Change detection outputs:
- - - -

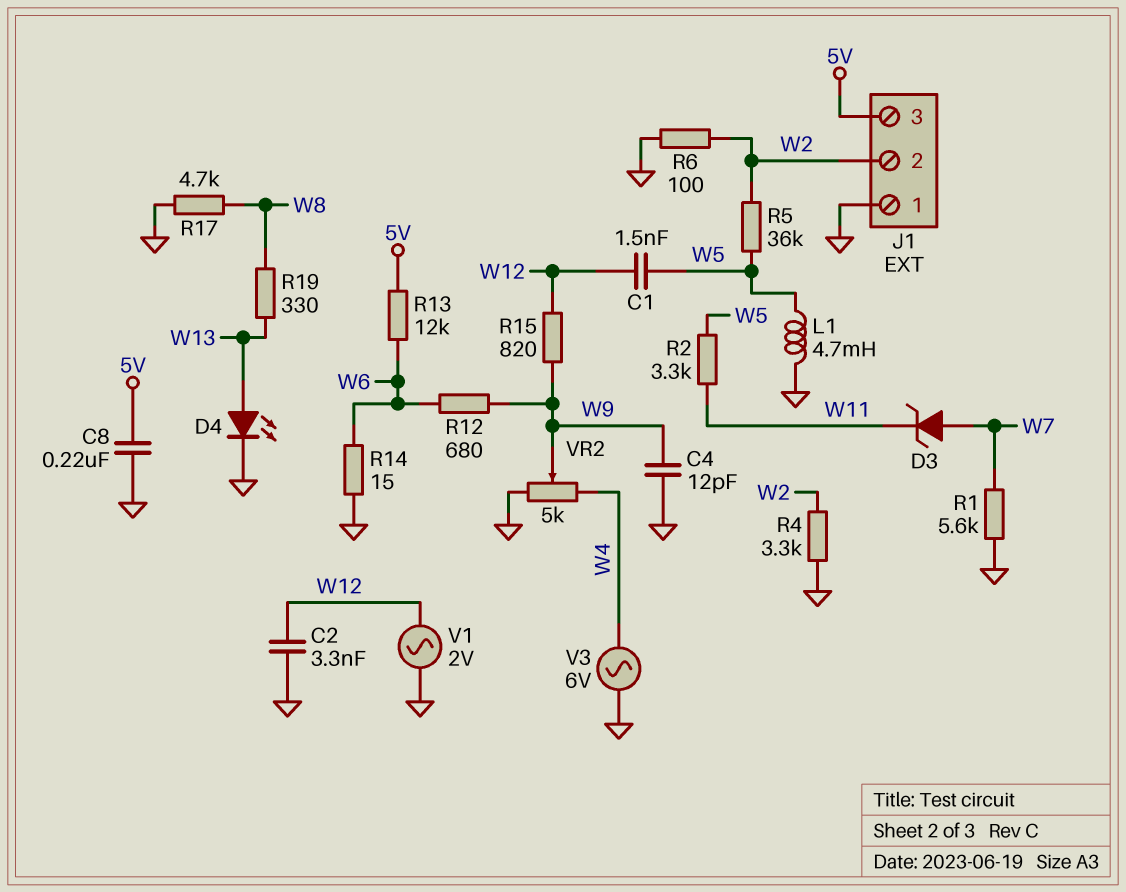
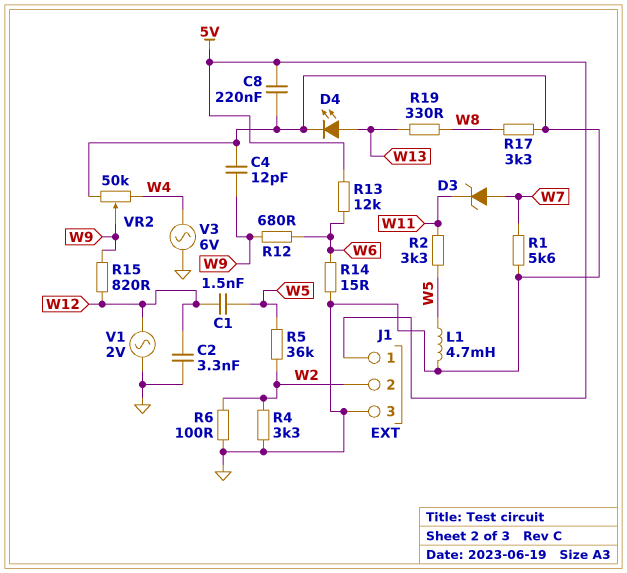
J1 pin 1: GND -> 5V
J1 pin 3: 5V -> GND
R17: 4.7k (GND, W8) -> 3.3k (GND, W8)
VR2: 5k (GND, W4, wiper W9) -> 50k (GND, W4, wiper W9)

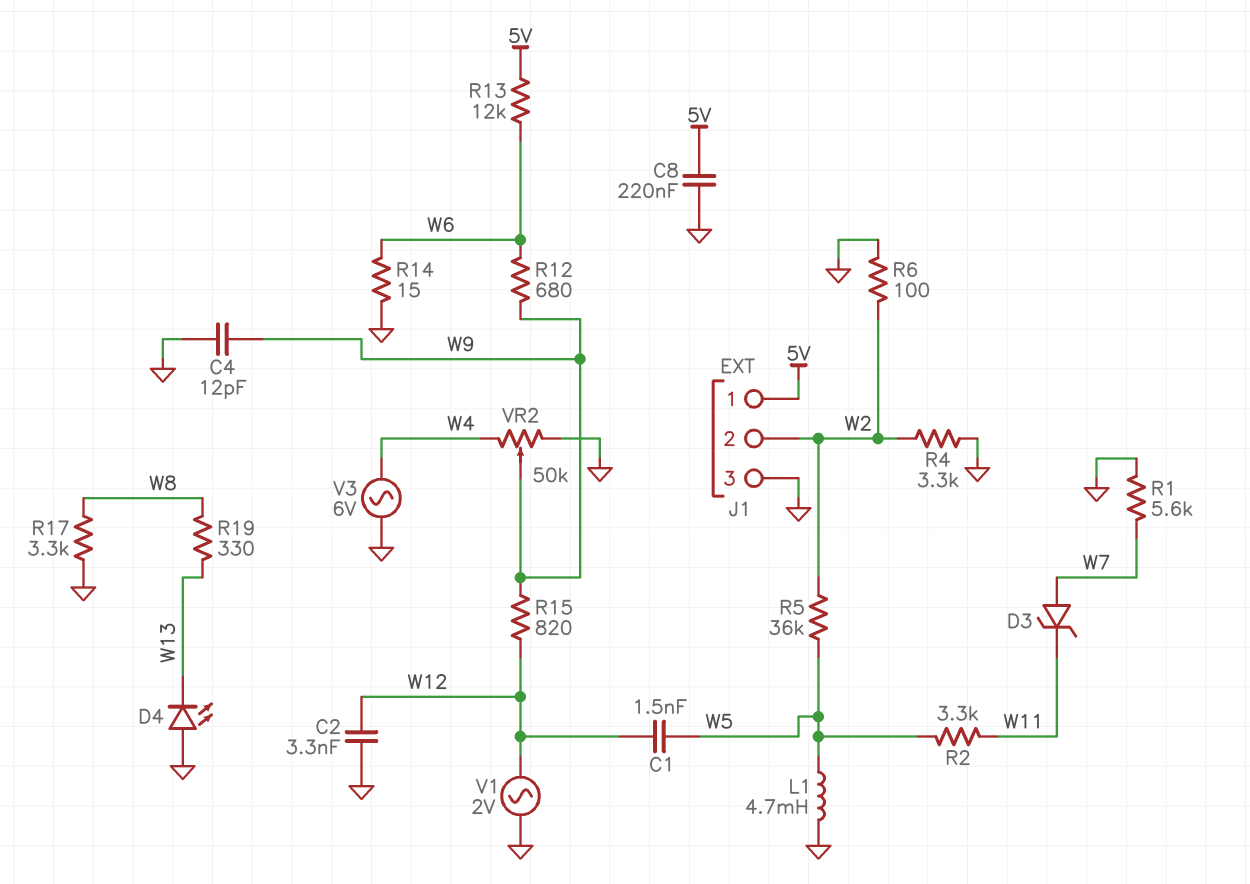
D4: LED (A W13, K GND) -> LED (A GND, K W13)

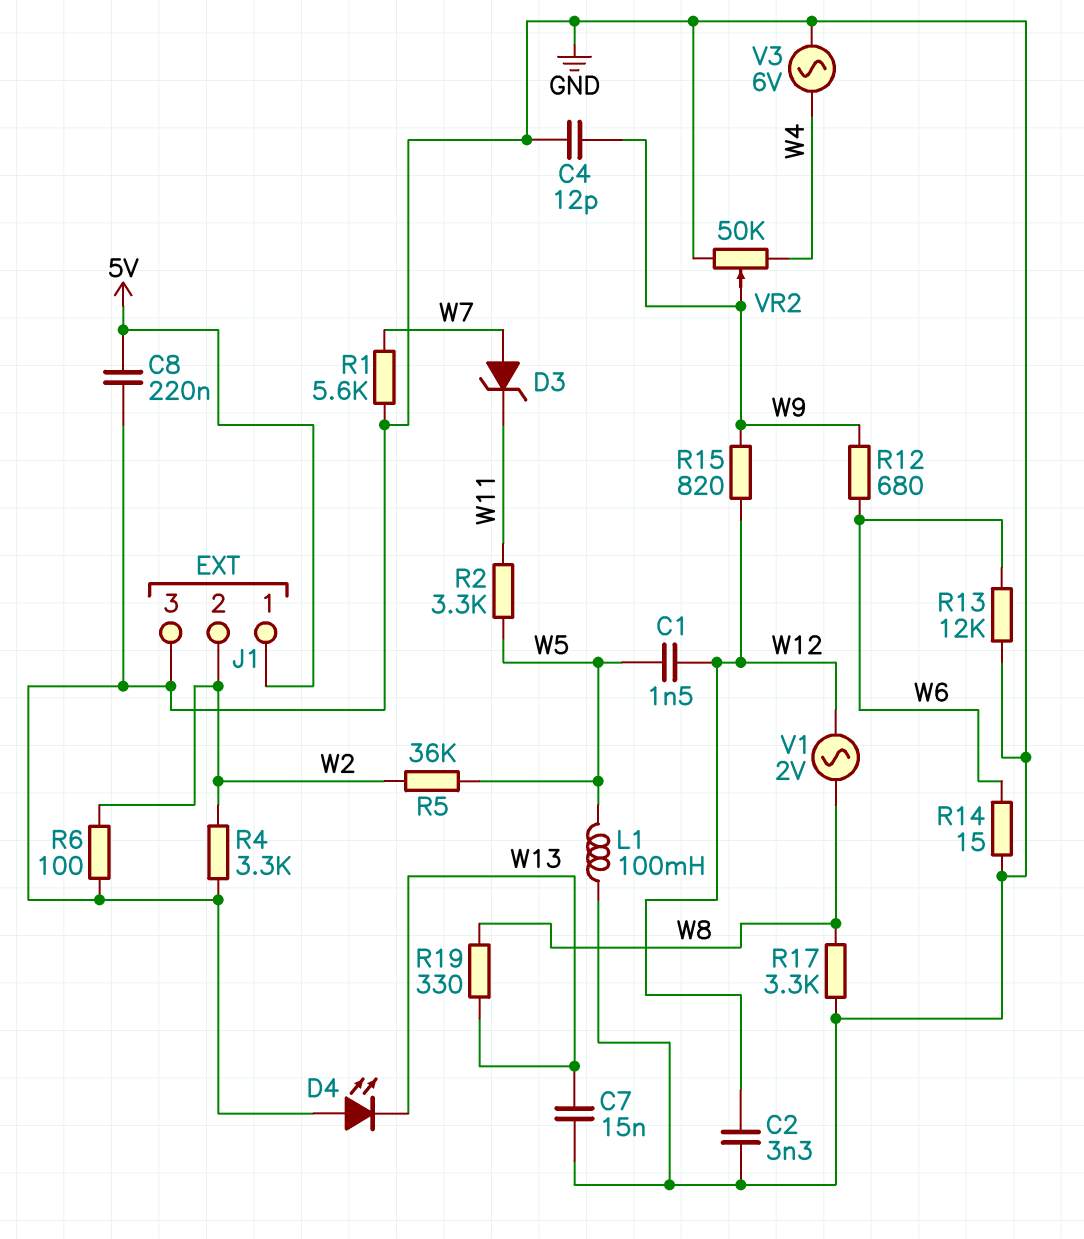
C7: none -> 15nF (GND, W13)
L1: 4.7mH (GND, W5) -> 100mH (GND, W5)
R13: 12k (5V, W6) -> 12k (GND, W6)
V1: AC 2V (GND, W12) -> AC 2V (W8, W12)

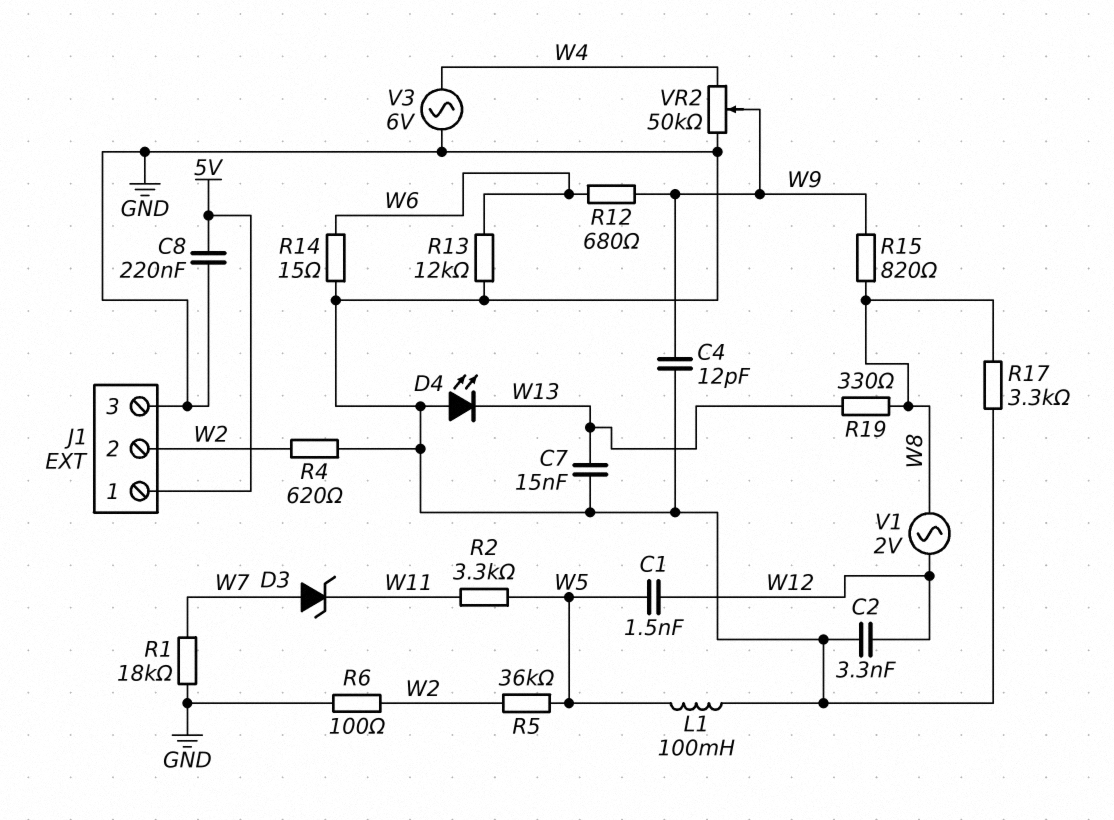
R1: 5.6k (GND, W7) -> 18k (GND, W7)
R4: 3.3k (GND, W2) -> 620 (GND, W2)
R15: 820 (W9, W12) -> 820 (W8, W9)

- - - -

Work order: Please copy exactly, and only, the lines from the one that contains "R13: 12k (5V, W6) -> 12k (GND, W6)" through the last line of the data above, omitting all pictures.

Answer to this task:
R13: 12k (5V, W6) -> 12k (GND, W6)
V1: AC 2V (GND, W12) -> AC 2V (W8, W12)

R1: 5.6k (GND, W7) -> 18k (GND, W7)
R4: 3.3k (GND, W2) -> 620 (GND, W2)
R15: 820 (W9, W12) -> 820 (W8, W9)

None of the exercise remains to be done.